Entries provided START

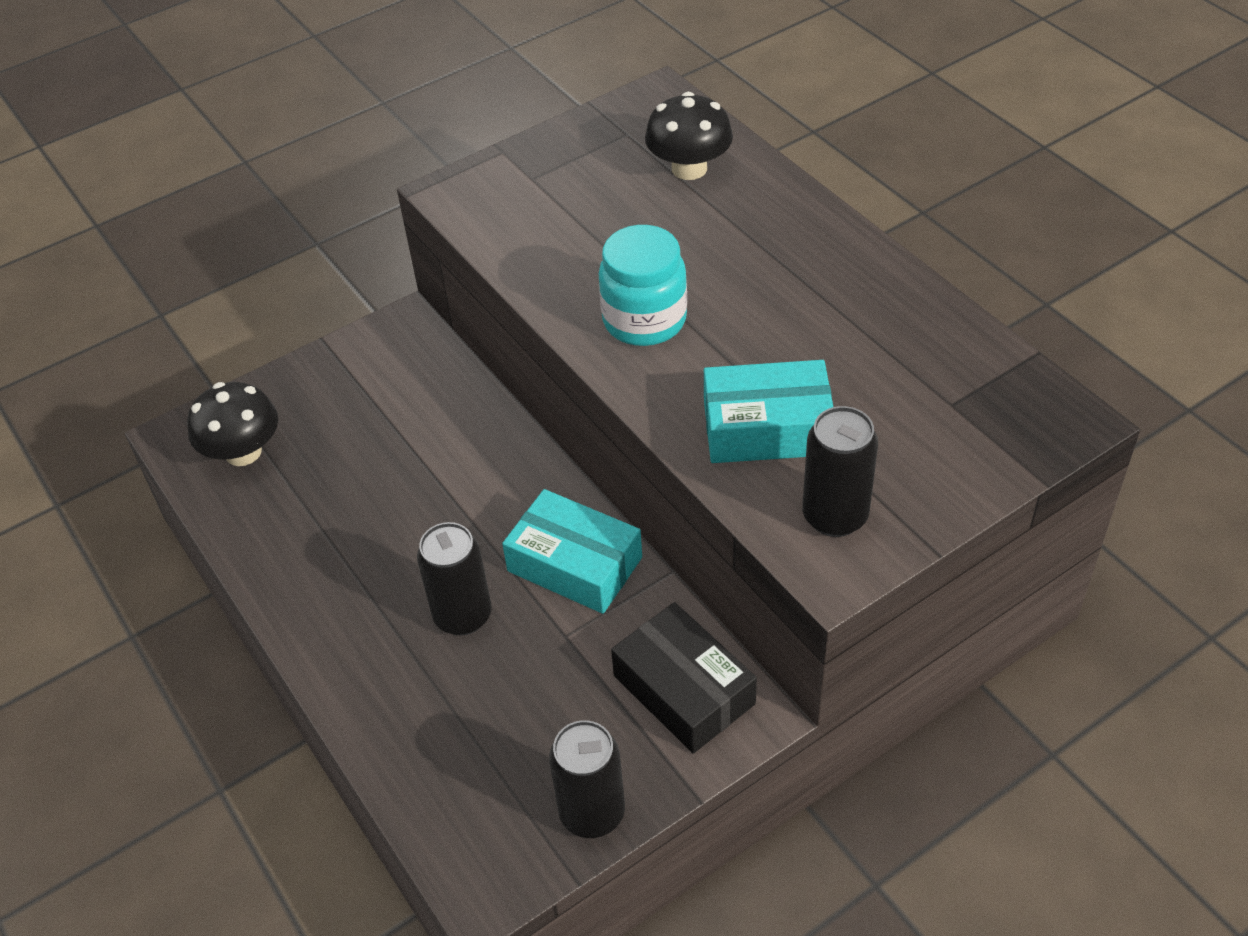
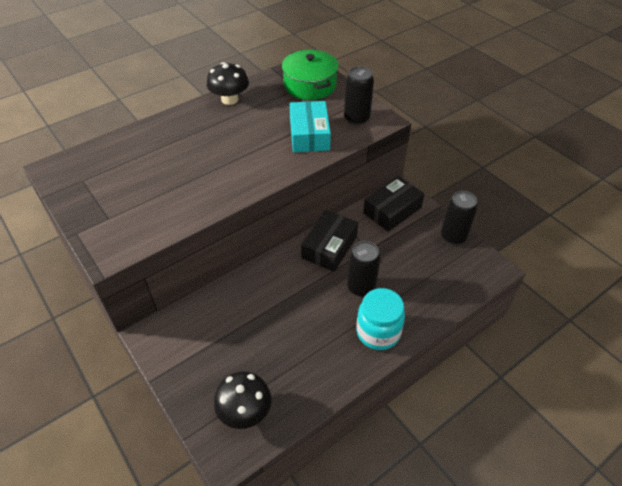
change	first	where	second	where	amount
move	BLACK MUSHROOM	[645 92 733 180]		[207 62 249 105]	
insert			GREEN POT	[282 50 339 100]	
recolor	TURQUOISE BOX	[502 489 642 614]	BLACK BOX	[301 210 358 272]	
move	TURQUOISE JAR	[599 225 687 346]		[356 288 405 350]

Entries provided END

Where a line above contains the string "BLACK", copy that line.

Solution for this task:
move	BLACK MUSHROOM	[645 92 733 180]		[207 62 249 105]	
recolor	TURQUOISE BOX	[502 489 642 614]	BLACK BOX	[301 210 358 272]	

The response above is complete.